§ **Object transformation records**
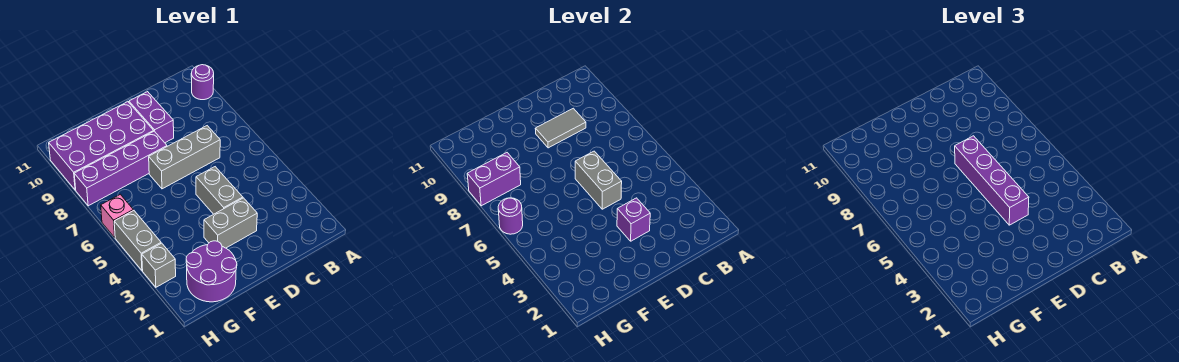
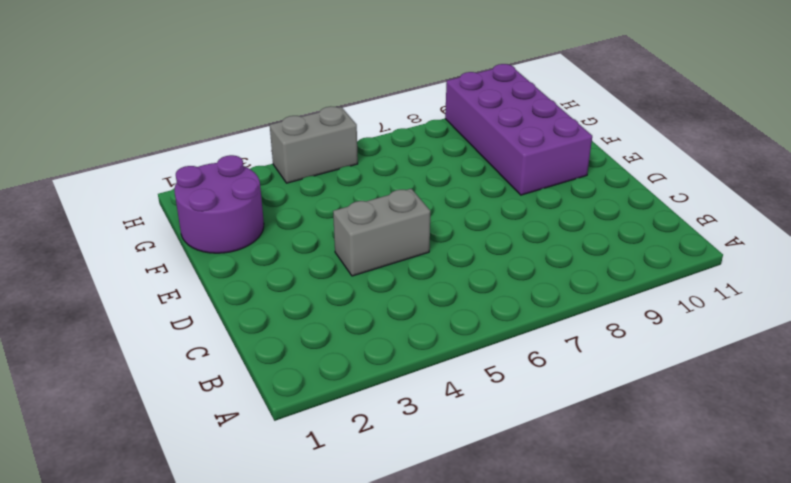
none -> purple 1x1 round brick [191,65,214,100]
none -> grey 1x3 brick [149,126,220,189]
none -> grey 1x2 brick [204,198,257,248]

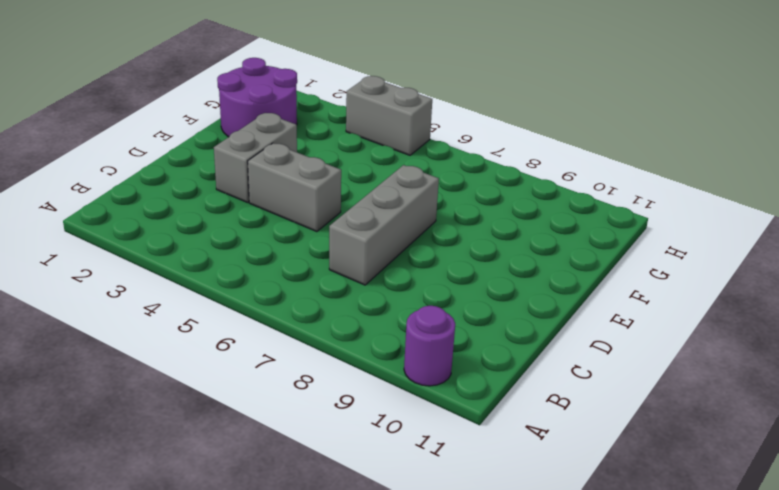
none -> purple 1x2 brick [129,92,174,143]
none -> purple 1x4 brick [74,131,167,206]
none -> purple 2x4 brick [49,102,154,190]

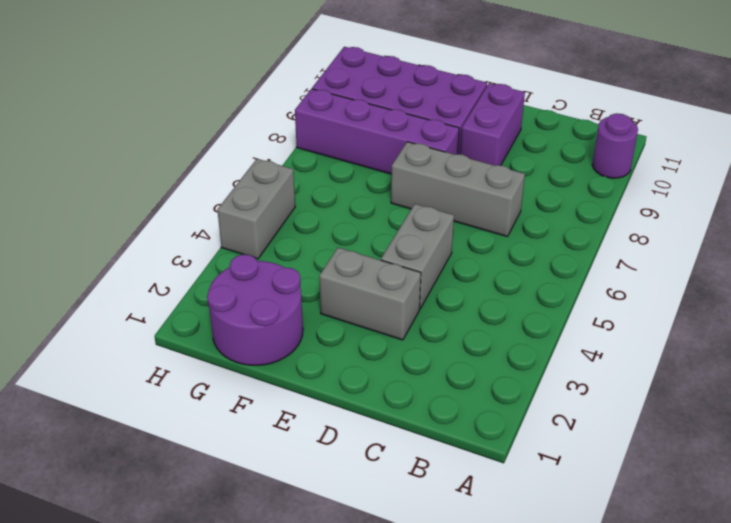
none -> grey 1x1 brick [142,243,176,287]
none -> pink 1x1 brick [101,194,133,238]
none -> grey 1x2 tile [535,108,586,148]

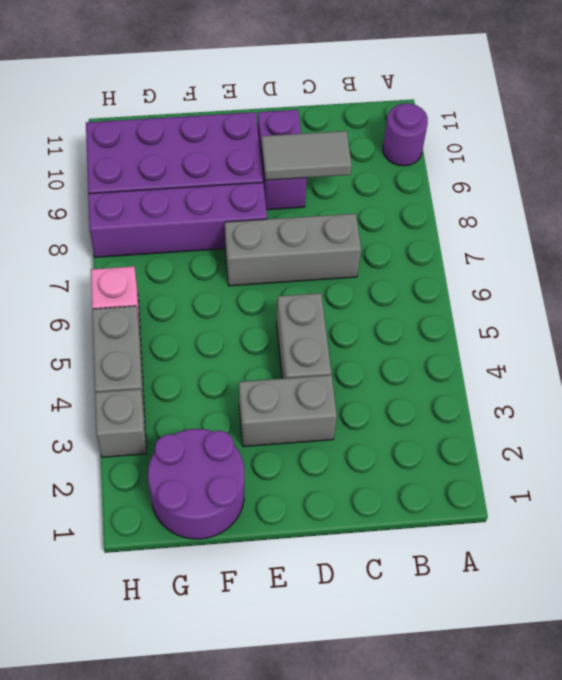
none -> purple 1x1 brick [617,198,650,241]
none -> grey 1x2 brick [575,151,622,209]
none -> purple 1x2 brick [467,153,521,206]

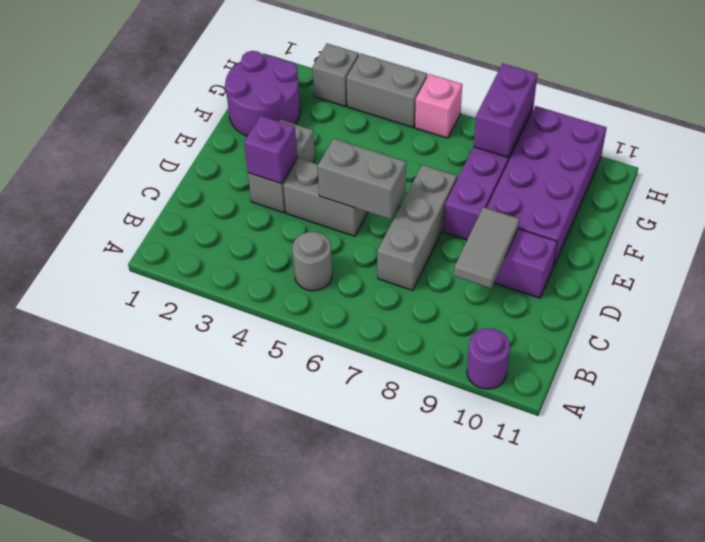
grey 1x1 round brick [292,232,332,291] -> none
none -> purple 1x1 round brick [498,198,523,234]
none -> purple 1x4 brick [955,136,1029,225]

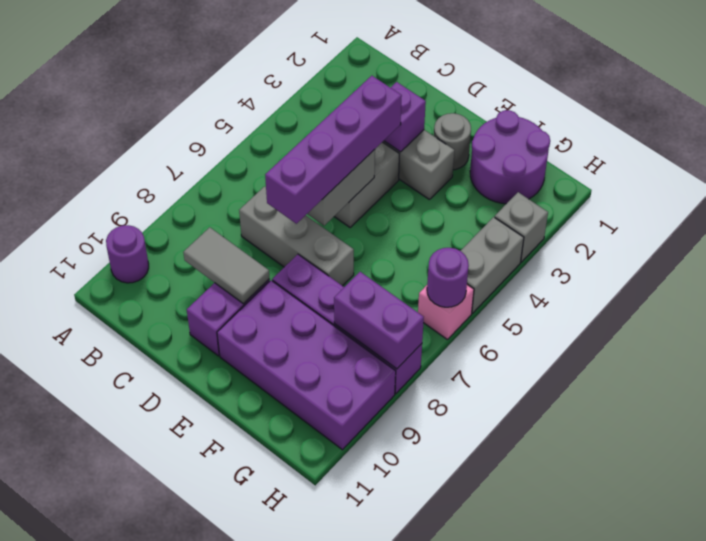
grey 1x1 round brick [434,113,471,170] -> none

§ **Exercise objective**
Reproduce each line from the records that contains the word "purple".

§ **Response to the exercise**
none -> purple 1x1 round brick [191,65,214,100]
none -> purple 1x2 brick [129,92,174,143]
none -> purple 1x4 brick [74,131,167,206]
none -> purple 2x4 brick [49,102,154,190]
none -> purple 1x1 brick [617,198,650,241]
none -> purple 1x2 brick [467,153,521,206]
none -> purple 1x1 round brick [498,198,523,234]
none -> purple 1x4 brick [955,136,1029,225]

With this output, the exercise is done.